■ DATA SUPPLIED ■

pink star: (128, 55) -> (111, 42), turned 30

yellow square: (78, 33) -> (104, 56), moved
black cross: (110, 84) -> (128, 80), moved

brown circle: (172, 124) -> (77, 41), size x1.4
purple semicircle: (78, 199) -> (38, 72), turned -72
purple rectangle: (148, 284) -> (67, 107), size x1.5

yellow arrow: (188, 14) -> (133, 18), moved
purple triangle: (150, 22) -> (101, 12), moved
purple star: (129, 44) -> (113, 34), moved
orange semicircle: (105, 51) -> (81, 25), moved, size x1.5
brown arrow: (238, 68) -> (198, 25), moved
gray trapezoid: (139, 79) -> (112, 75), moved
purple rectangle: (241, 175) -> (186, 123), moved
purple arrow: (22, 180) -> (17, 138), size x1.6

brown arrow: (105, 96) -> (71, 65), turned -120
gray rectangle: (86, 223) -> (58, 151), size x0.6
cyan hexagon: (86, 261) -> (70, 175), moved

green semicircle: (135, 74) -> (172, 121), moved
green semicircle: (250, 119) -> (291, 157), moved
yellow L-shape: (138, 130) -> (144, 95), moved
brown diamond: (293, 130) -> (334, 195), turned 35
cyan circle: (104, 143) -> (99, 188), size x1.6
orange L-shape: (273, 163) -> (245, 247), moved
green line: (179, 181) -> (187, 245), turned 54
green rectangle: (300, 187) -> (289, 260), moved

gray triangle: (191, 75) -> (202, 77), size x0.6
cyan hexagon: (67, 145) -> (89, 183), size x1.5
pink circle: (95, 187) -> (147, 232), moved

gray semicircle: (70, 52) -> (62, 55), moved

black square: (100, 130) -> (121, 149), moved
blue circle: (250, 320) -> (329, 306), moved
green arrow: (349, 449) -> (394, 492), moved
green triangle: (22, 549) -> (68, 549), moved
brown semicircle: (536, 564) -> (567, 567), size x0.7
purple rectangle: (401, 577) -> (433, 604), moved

■ PROBLEM TO SOLVE ■
Give all of the entries again, word for word.

■ RESPONSE BELOW ■
pink star: (128, 55) -> (111, 42), turned 30

yellow square: (78, 33) -> (104, 56), moved
black cross: (110, 84) -> (128, 80), moved

brown circle: (172, 124) -> (77, 41), size x1.4
purple semicircle: (78, 199) -> (38, 72), turned -72
purple rectangle: (148, 284) -> (67, 107), size x1.5

yellow arrow: (188, 14) -> (133, 18), moved
purple triangle: (150, 22) -> (101, 12), moved
purple star: (129, 44) -> (113, 34), moved
orange semicircle: (105, 51) -> (81, 25), moved, size x1.5
brown arrow: (238, 68) -> (198, 25), moved
gray trapezoid: (139, 79) -> (112, 75), moved
purple rectangle: (241, 175) -> (186, 123), moved
purple arrow: (22, 180) -> (17, 138), size x1.6

brown arrow: (105, 96) -> (71, 65), turned -120
gray rectangle: (86, 223) -> (58, 151), size x0.6
cyan hexagon: (86, 261) -> (70, 175), moved

green semicircle: (135, 74) -> (172, 121), moved
green semicircle: (250, 119) -> (291, 157), moved
yellow L-shape: (138, 130) -> (144, 95), moved
brown diamond: (293, 130) -> (334, 195), turned 35
cyan circle: (104, 143) -> (99, 188), size x1.6
orange L-shape: (273, 163) -> (245, 247), moved
green line: (179, 181) -> (187, 245), turned 54
green rectangle: (300, 187) -> (289, 260), moved

gray triangle: (191, 75) -> (202, 77), size x0.6
cyan hexagon: (67, 145) -> (89, 183), size x1.5
pink circle: (95, 187) -> (147, 232), moved

gray semicircle: (70, 52) -> (62, 55), moved

black square: (100, 130) -> (121, 149), moved
blue circle: (250, 320) -> (329, 306), moved
green arrow: (349, 449) -> (394, 492), moved
green triangle: (22, 549) -> (68, 549), moved
brown semicircle: (536, 564) -> (567, 567), size x0.7
purple rectangle: (401, 577) -> (433, 604), moved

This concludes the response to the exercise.